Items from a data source

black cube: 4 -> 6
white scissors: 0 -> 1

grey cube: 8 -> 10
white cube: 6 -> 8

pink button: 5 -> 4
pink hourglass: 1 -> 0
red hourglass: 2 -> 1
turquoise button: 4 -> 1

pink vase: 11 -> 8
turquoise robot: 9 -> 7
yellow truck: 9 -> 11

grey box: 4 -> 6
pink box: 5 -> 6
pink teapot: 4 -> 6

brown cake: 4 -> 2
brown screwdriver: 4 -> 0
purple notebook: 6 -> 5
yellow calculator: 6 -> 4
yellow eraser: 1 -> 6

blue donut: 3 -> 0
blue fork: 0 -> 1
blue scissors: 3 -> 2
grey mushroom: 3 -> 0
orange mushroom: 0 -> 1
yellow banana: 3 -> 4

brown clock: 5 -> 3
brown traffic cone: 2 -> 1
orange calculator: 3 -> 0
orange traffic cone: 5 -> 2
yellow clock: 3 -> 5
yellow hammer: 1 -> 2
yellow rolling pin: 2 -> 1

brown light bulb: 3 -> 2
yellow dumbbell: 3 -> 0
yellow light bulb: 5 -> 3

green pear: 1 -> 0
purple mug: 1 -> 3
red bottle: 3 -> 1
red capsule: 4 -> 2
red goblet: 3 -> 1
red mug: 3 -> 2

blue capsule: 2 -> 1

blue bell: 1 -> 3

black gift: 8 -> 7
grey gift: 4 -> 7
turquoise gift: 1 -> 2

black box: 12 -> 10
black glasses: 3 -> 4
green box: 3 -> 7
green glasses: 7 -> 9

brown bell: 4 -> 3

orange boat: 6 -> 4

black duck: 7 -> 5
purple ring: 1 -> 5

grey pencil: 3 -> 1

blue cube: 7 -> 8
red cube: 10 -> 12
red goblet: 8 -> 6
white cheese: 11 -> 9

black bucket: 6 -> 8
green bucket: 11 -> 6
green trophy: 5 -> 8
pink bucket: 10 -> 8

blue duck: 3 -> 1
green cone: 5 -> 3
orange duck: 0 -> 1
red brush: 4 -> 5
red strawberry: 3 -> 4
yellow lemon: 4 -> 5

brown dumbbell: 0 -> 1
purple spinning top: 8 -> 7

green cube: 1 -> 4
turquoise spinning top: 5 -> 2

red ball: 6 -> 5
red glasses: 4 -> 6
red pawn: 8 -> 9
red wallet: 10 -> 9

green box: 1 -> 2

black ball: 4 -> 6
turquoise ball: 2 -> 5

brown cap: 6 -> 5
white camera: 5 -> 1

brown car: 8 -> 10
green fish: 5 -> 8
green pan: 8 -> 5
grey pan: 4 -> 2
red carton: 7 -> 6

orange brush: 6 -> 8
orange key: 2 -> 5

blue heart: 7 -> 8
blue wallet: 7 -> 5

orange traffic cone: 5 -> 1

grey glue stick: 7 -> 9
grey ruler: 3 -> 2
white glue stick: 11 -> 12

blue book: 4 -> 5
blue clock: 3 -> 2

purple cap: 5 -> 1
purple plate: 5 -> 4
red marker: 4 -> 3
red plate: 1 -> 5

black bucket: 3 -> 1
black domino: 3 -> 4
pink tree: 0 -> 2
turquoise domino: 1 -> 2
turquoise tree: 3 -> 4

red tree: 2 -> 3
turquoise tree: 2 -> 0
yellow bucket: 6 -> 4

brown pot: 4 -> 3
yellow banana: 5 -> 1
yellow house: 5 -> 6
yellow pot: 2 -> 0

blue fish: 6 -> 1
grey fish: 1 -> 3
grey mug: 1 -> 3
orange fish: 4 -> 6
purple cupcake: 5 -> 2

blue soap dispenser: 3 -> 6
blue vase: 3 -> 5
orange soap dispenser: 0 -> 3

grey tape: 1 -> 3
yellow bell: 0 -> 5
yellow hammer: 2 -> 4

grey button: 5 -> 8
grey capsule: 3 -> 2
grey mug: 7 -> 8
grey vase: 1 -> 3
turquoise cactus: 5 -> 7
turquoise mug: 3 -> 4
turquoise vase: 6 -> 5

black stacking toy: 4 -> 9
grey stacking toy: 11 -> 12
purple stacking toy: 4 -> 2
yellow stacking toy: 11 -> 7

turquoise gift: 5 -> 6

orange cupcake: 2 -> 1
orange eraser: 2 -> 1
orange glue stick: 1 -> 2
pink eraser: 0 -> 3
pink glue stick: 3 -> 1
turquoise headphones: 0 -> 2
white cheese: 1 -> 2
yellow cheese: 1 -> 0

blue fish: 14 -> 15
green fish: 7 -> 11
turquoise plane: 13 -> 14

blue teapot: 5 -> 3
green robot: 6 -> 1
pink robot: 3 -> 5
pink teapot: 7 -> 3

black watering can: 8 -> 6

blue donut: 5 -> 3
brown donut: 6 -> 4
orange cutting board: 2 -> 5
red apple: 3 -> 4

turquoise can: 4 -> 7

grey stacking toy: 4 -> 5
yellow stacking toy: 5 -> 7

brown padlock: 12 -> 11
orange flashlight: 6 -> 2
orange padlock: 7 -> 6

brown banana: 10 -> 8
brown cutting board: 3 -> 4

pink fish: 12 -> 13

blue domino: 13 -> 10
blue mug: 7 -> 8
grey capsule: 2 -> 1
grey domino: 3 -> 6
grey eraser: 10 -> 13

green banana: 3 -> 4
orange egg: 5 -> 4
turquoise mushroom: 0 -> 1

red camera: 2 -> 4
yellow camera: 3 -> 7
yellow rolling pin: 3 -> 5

GOAL OF THE EXERCISE: Using the records given above, list every line that includes the word "bucket".

YOUR RESPONSE:
black bucket: 6 -> 8
green bucket: 11 -> 6
pink bucket: 10 -> 8
black bucket: 3 -> 1
yellow bucket: 6 -> 4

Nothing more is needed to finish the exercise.